Input records —
******
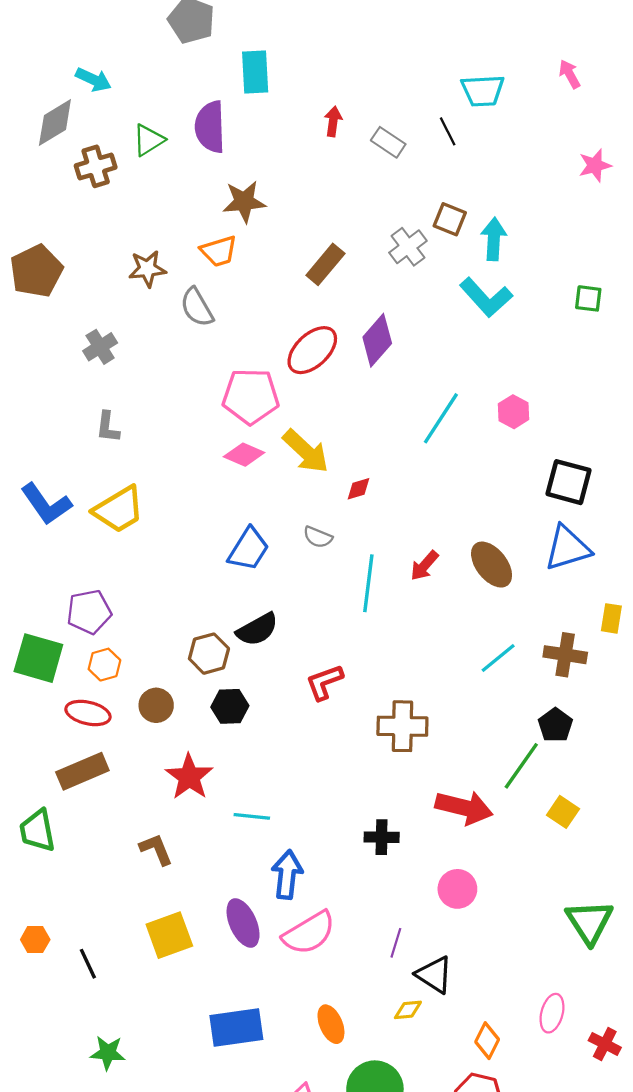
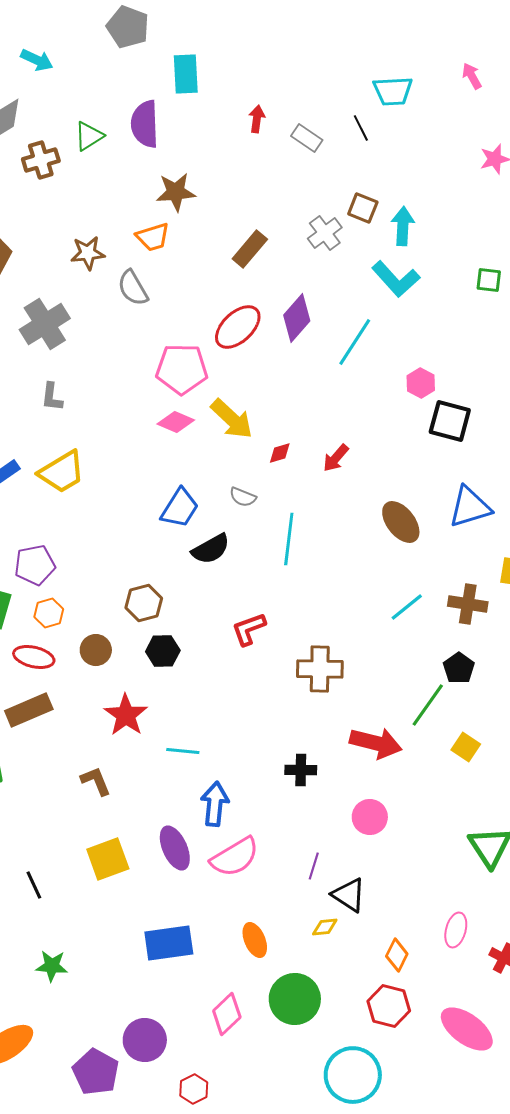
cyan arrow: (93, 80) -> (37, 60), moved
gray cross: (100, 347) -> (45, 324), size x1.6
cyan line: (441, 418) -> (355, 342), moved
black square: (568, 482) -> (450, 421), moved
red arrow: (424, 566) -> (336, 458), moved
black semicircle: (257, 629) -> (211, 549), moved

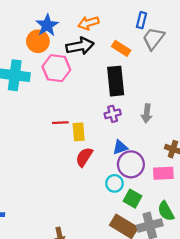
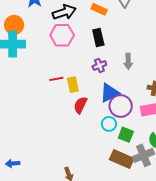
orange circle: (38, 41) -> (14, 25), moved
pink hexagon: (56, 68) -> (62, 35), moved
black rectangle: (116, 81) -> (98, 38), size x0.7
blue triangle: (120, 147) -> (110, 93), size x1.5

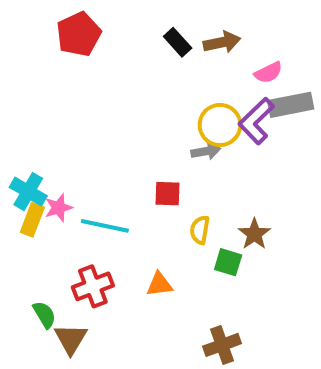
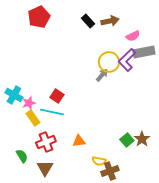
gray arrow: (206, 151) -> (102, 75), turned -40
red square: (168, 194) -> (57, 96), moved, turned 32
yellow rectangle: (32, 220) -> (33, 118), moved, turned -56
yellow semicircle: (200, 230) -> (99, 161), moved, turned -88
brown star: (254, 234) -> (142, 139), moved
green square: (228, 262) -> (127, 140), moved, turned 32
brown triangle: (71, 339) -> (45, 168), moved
******
Problem — Only the lines from the one containing "red square: (168, 194)" through the last line of the records should appear, each written out exactly.

Written answer —
red square: (168, 194) -> (57, 96), moved, turned 32
yellow rectangle: (32, 220) -> (33, 118), moved, turned -56
yellow semicircle: (200, 230) -> (99, 161), moved, turned -88
brown star: (254, 234) -> (142, 139), moved
green square: (228, 262) -> (127, 140), moved, turned 32
brown triangle: (71, 339) -> (45, 168), moved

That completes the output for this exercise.